(Stored items from a collection)
"""

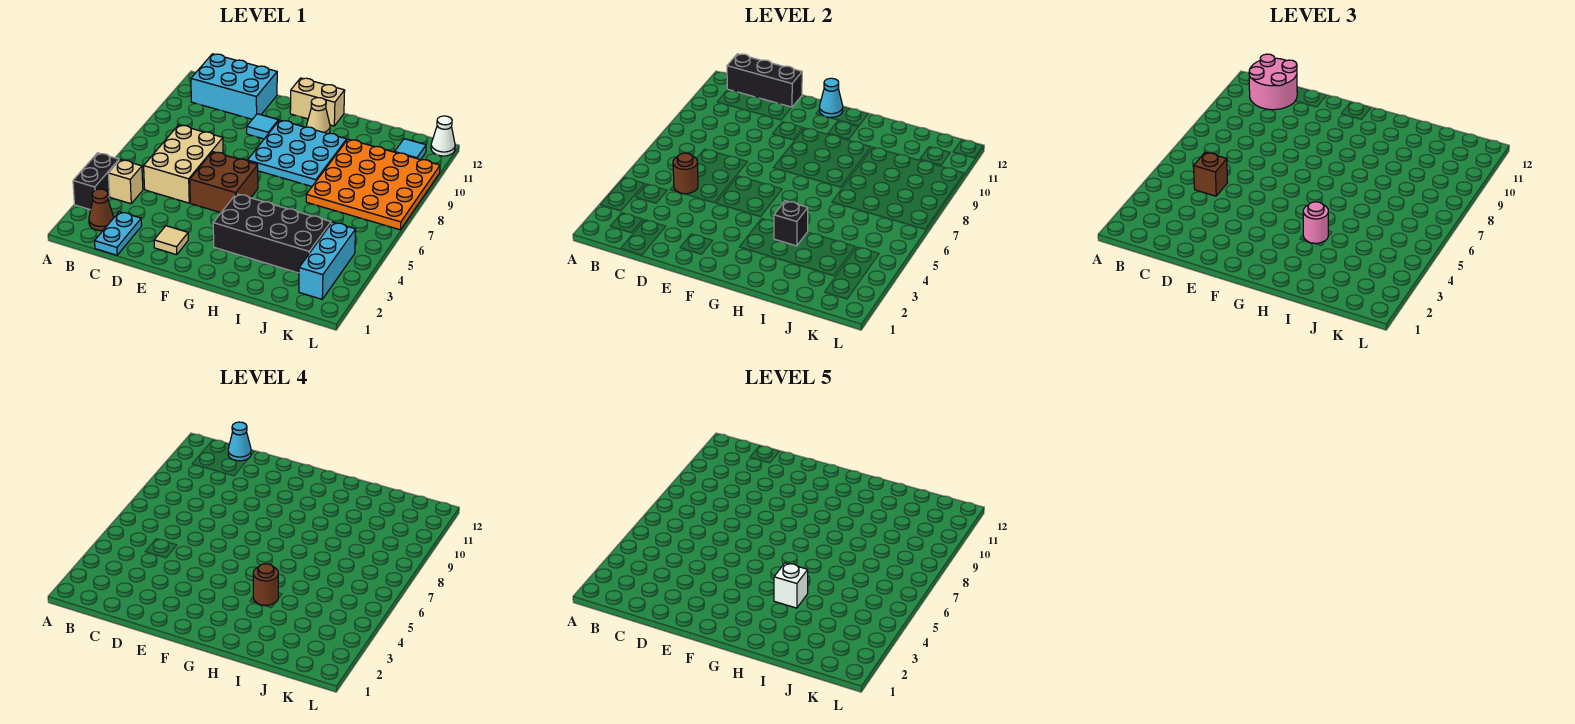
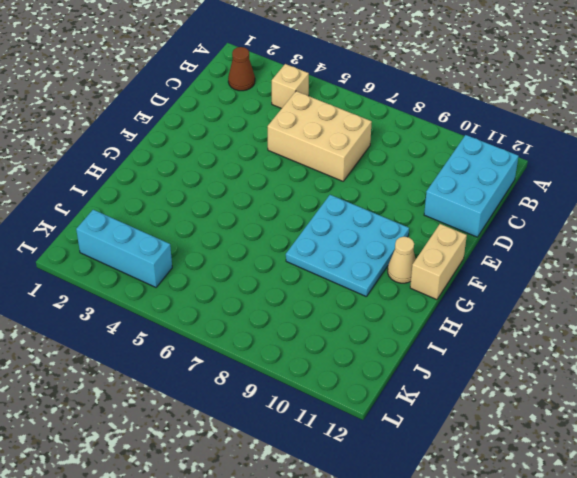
none -> black brick A3:A4 level 1
none -> cyan plate C1:C2 level 1
none -> tan tile E2 level 1

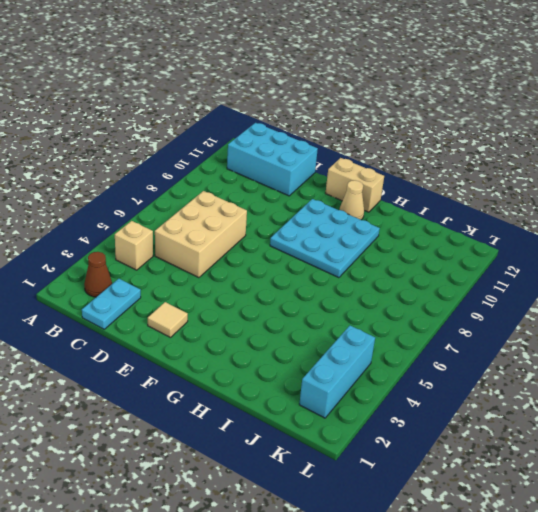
none -> black brick A3:A4 level 1
none -> brown brick E5:F6 level 1
none -> cyan tile E10 level 1

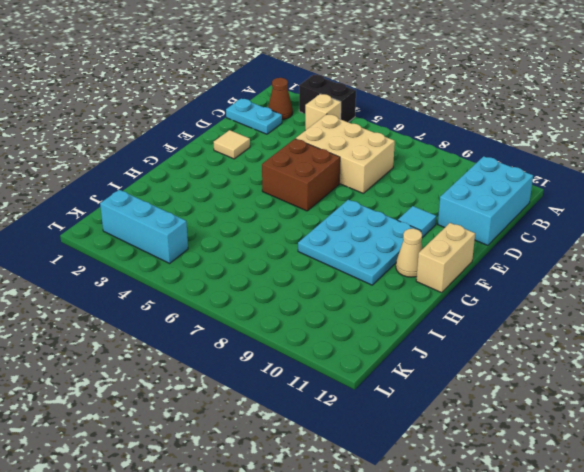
none -> black brick G3:J4 level 1
none -> orange plate I7:L10 level 1
none -> cyan tile K11 level 1

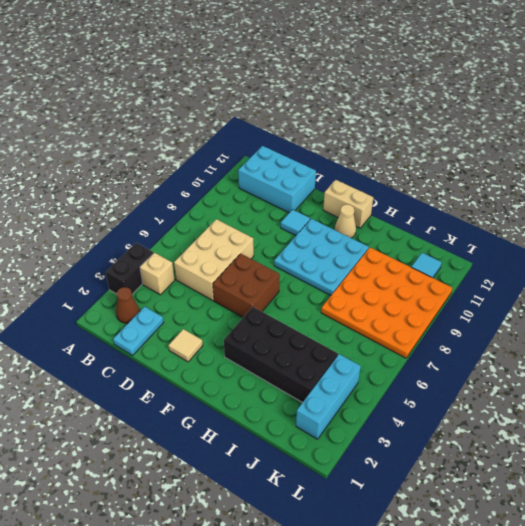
none -> white cone L12 level 1
none -> black brick B12:D12 level 2
none -> brown round brick C5 level 2

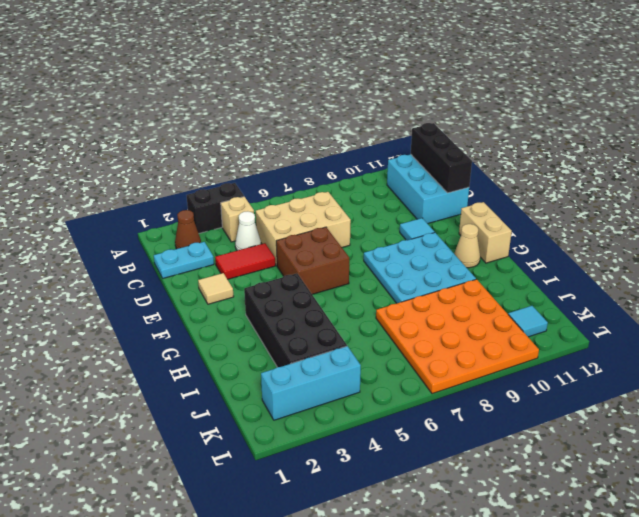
white cone C4 level 1 -> white cone L12 level 1
red tile D3:D4 level 1 -> none
none -> brown round brick C5 level 2
none -> cyan cone F12 level 2
none -> black brick H4 level 2

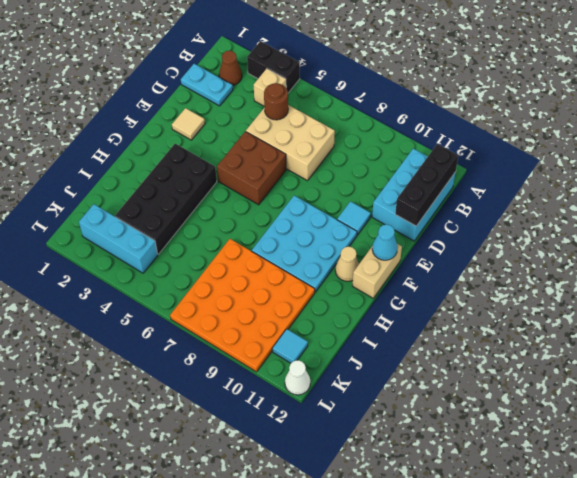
none -> black brick H4 level 2
none -> pink round brick B11:C12 level 3
none -> brown brick C5 level 3

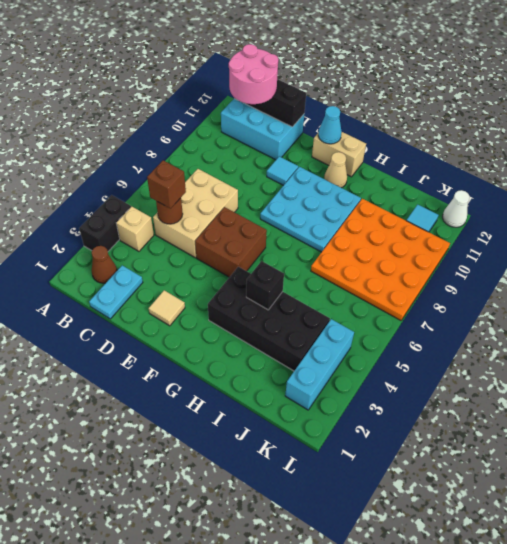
none -> pink round brick H4 level 3
none -> cyan cone C12 level 4
none -> brown round brick H4 level 4

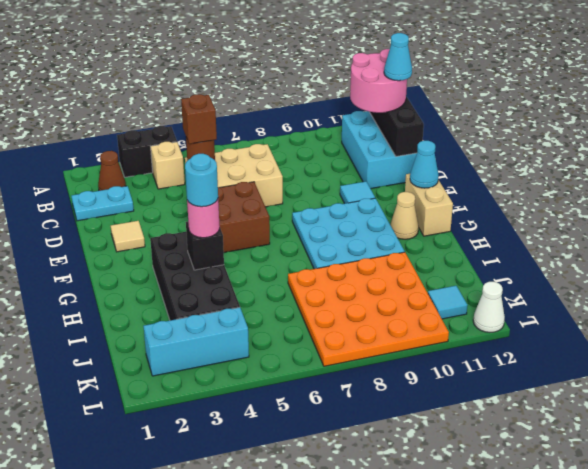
cyan round brick H4 level 4 -> brown round brick H4 level 4
none -> white brick H4 level 5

"""

What is expected:
Without the images, write out each line of the data verbatim.

Response to this task:
none -> black brick A3:A4 level 1
none -> cyan plate C1:C2 level 1
none -> tan tile E2 level 1

none -> black brick A3:A4 level 1
none -> brown brick E5:F6 level 1
none -> cyan tile E10 level 1

none -> black brick G3:J4 level 1
none -> orange plate I7:L10 level 1
none -> cyan tile K11 level 1

none -> white cone L12 level 1
none -> black brick B12:D12 level 2
none -> brown round brick C5 level 2

white cone C4 level 1 -> white cone L12 level 1
red tile D3:D4 level 1 -> none
none -> brown round brick C5 level 2
none -> cyan cone F12 level 2
none -> black brick H4 level 2

none -> black brick H4 level 2
none -> pink round brick B11:C12 level 3
none -> brown brick C5 level 3

none -> pink round brick H4 level 3
none -> cyan cone C12 level 4
none -> brown round brick H4 level 4

cyan round brick H4 level 4 -> brown round brick H4 level 4
none -> white brick H4 level 5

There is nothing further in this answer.